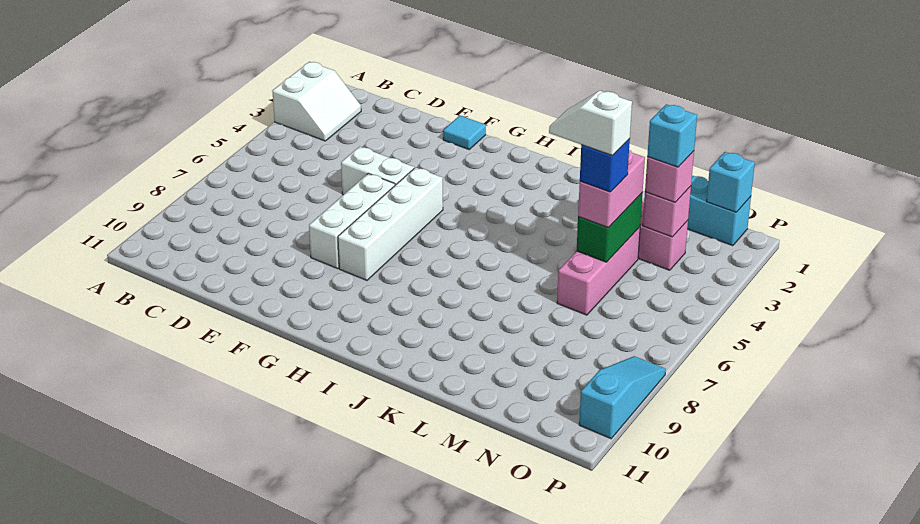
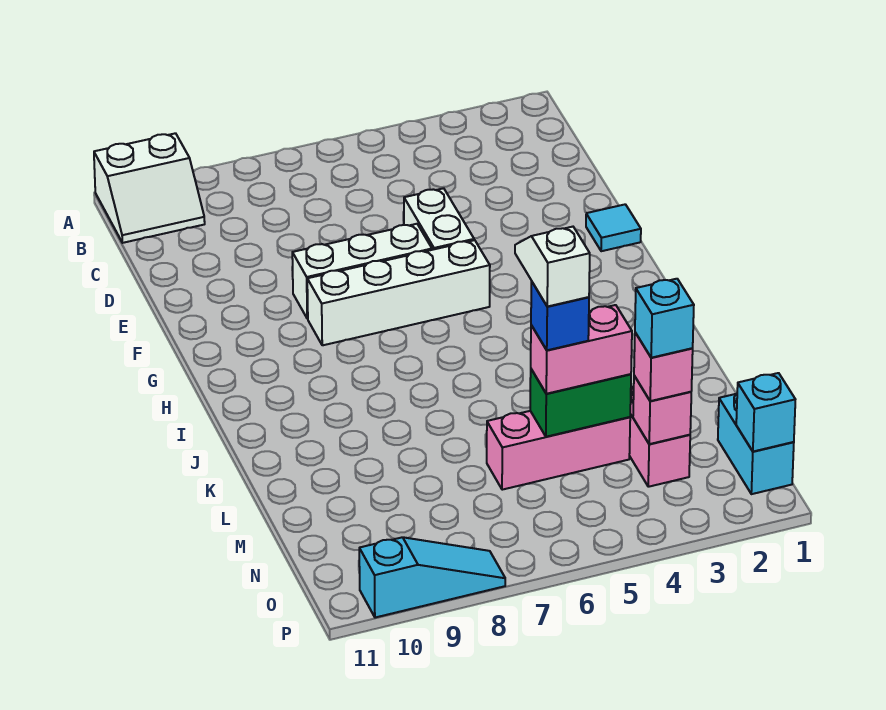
white slope A2:B3 level 1 top A -> white slope A10:B11 level 1 top A

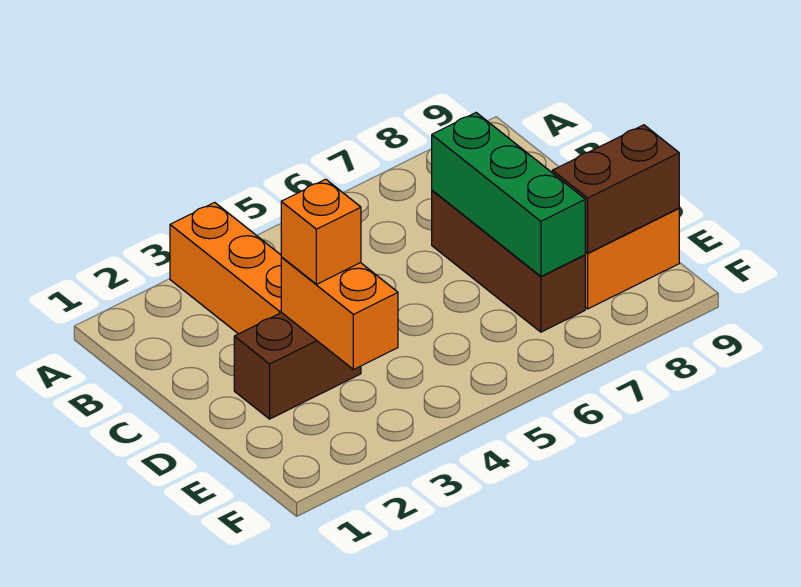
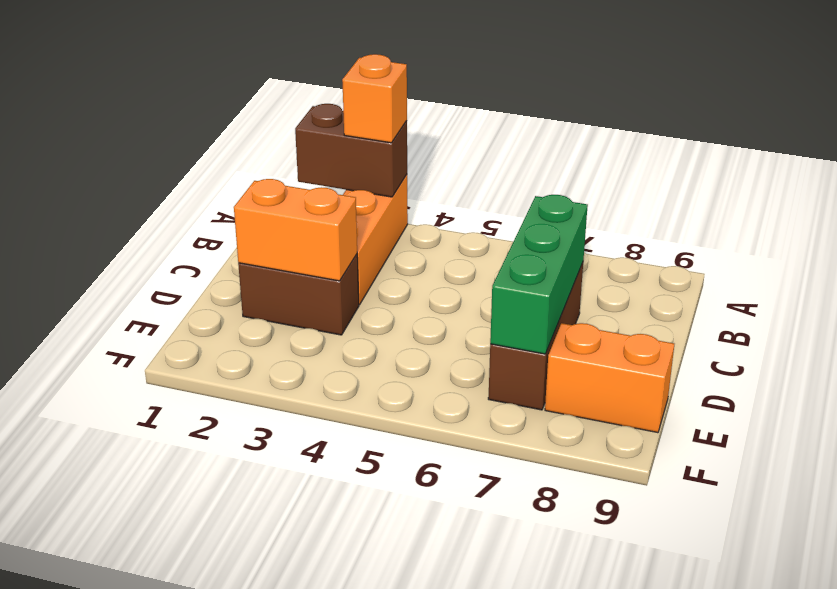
orange brick D3:E3 level 2 -> orange brick D2:D3 level 2
orange brick D3 level 3 -> orange brick A3 level 3
brown brick E8:E9 level 2 -> brown brick A2:A3 level 2

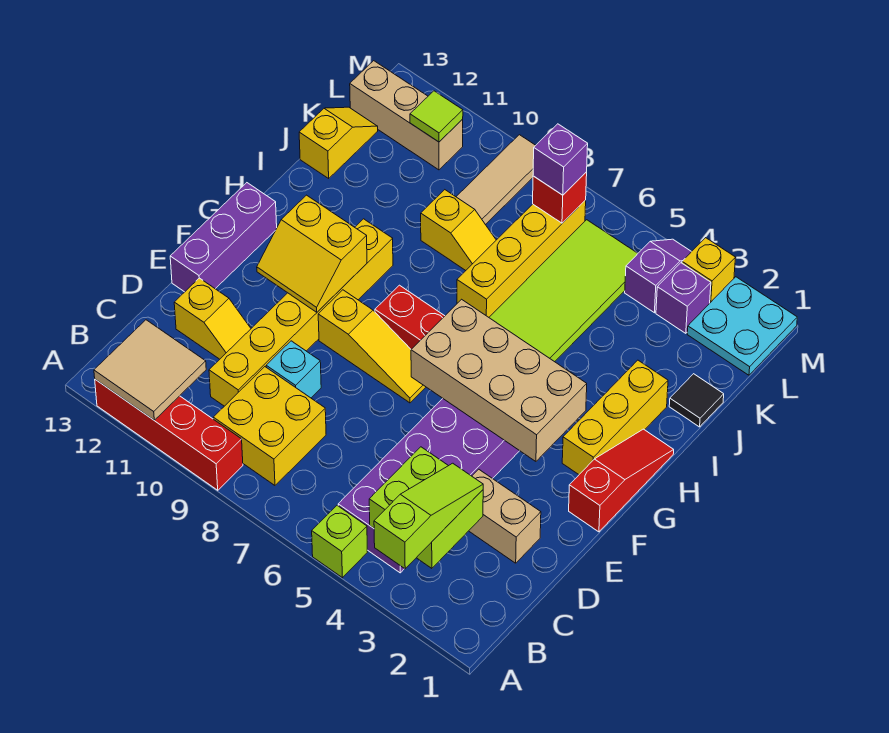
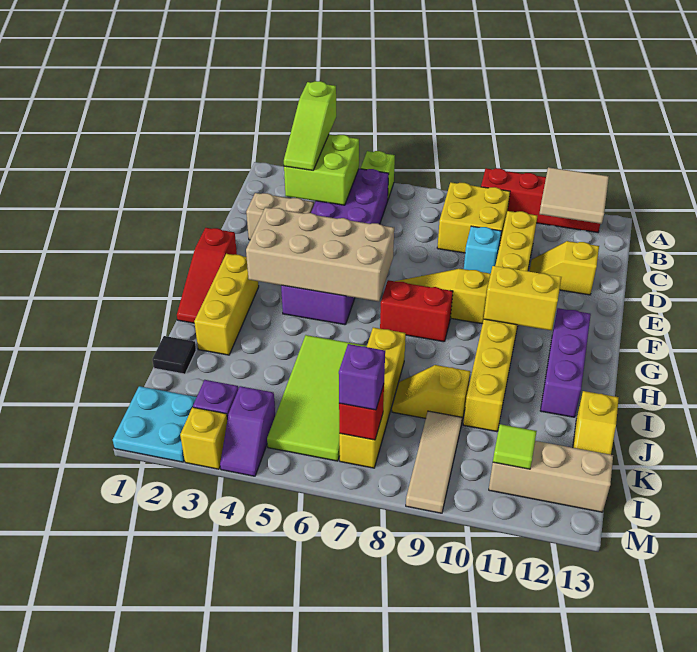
yellow brick C10:H10 level 1 -> yellow brick C10:J10 level 1
purple brick E13:G13 level 1 -> purple brick G12:I12 level 1

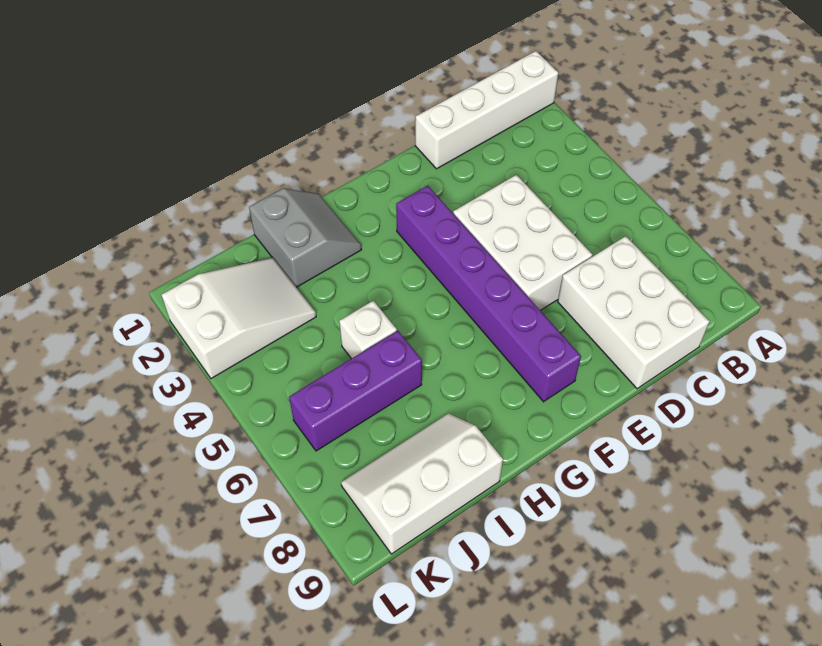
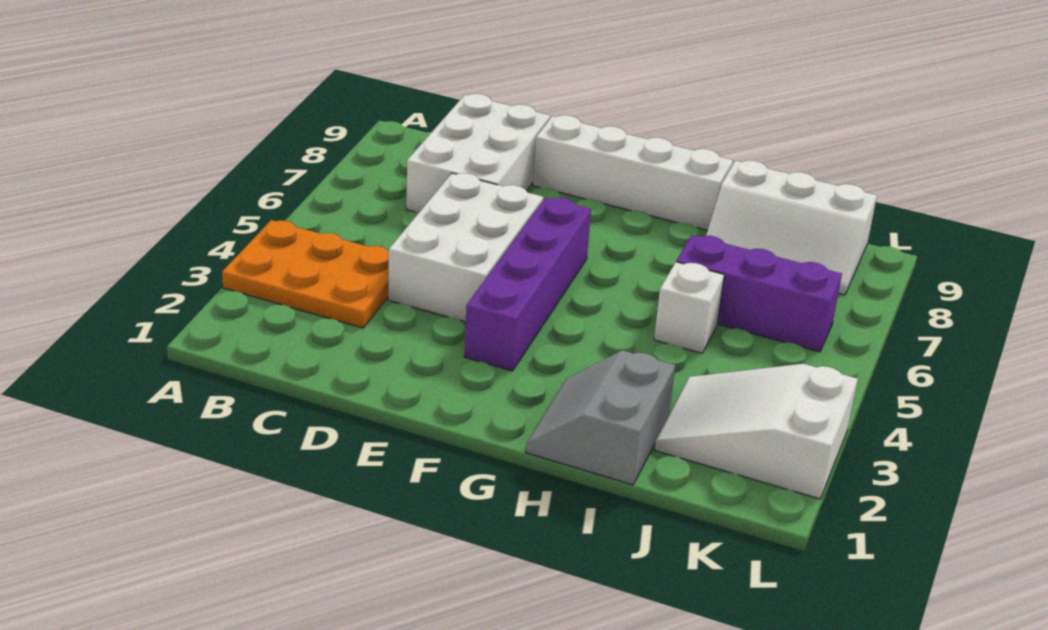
white brick A1:D1 level 1 -> white brick E9:H9 level 1
none -> orange plate A3:C4 level 1
purple brick F3:F8 level 1 -> purple brick F3:F6 level 1

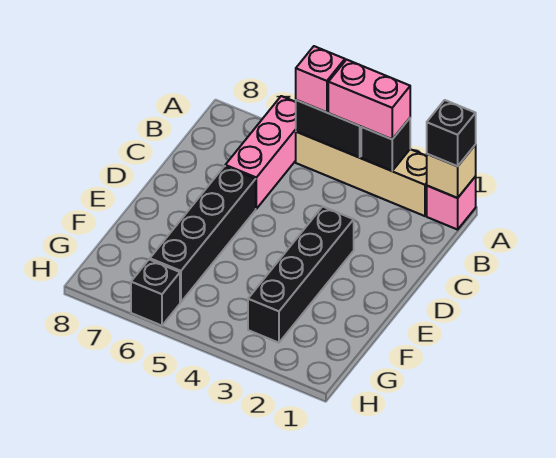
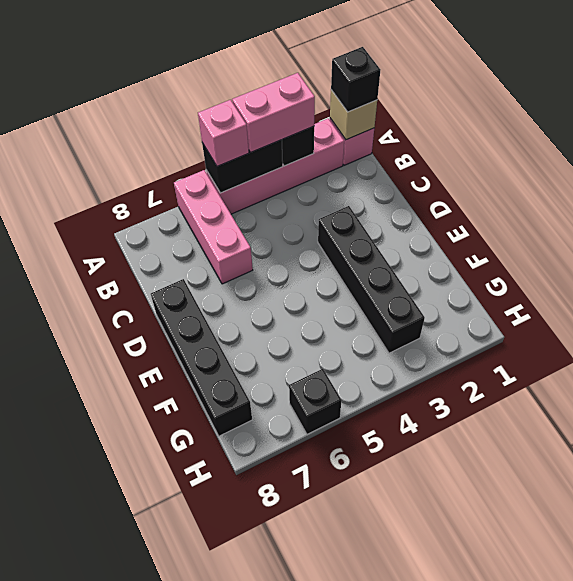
tan brick A2:A5 level 1 -> pink brick A2:A5 level 1
black brick D6:G6 level 1 -> black brick D8:G8 level 1

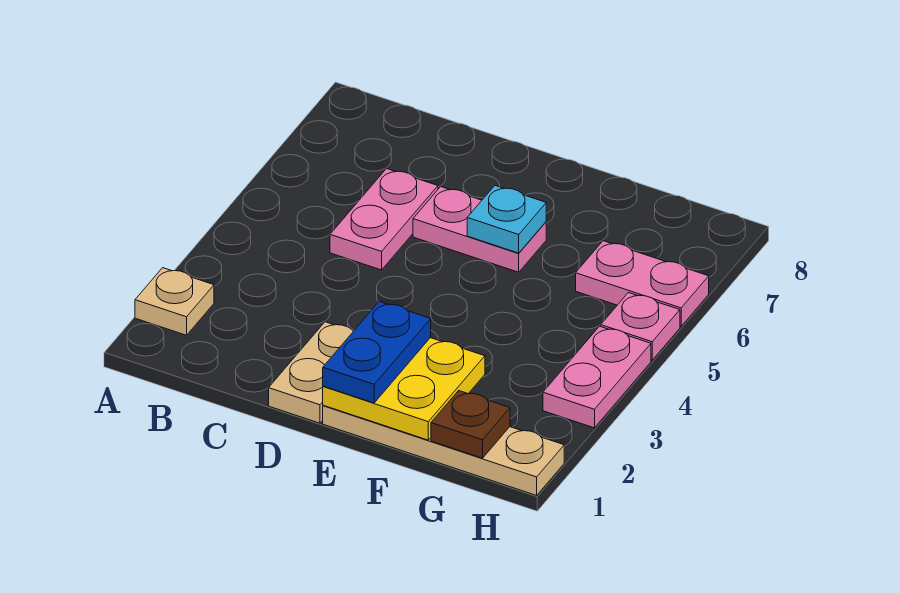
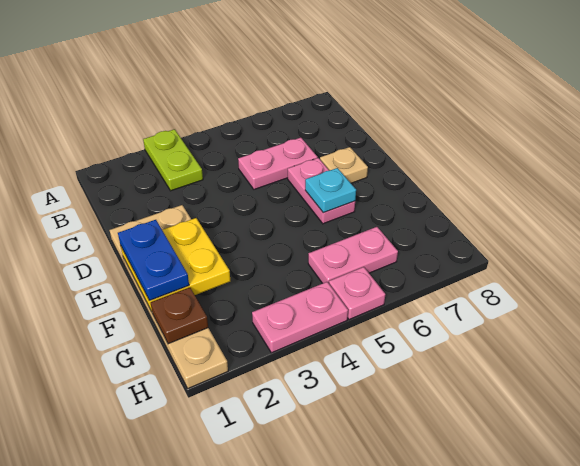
tan plate A2 level 1 -> tan plate D7 level 1
none -> lime plate A3:B3 level 1
blue plate E1:E2 level 3 -> blue plate E1:F1 level 3
pink plate G6:H6 level 1 -> pink plate G5:G6 level 1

===

» **Work order**: Repeat every entry exactly, but leave out the pictures.

» **Result**:
white slope A2:B3 level 1 top A -> white slope A10:B11 level 1 top A

orange brick D3:E3 level 2 -> orange brick D2:D3 level 2
orange brick D3 level 3 -> orange brick A3 level 3
brown brick E8:E9 level 2 -> brown brick A2:A3 level 2

yellow brick C10:H10 level 1 -> yellow brick C10:J10 level 1
purple brick E13:G13 level 1 -> purple brick G12:I12 level 1

white brick A1:D1 level 1 -> white brick E9:H9 level 1
none -> orange plate A3:C4 level 1
purple brick F3:F8 level 1 -> purple brick F3:F6 level 1

tan brick A2:A5 level 1 -> pink brick A2:A5 level 1
black brick D6:G6 level 1 -> black brick D8:G8 level 1

tan plate A2 level 1 -> tan plate D7 level 1
none -> lime plate A3:B3 level 1
blue plate E1:E2 level 3 -> blue plate E1:F1 level 3
pink plate G6:H6 level 1 -> pink plate G5:G6 level 1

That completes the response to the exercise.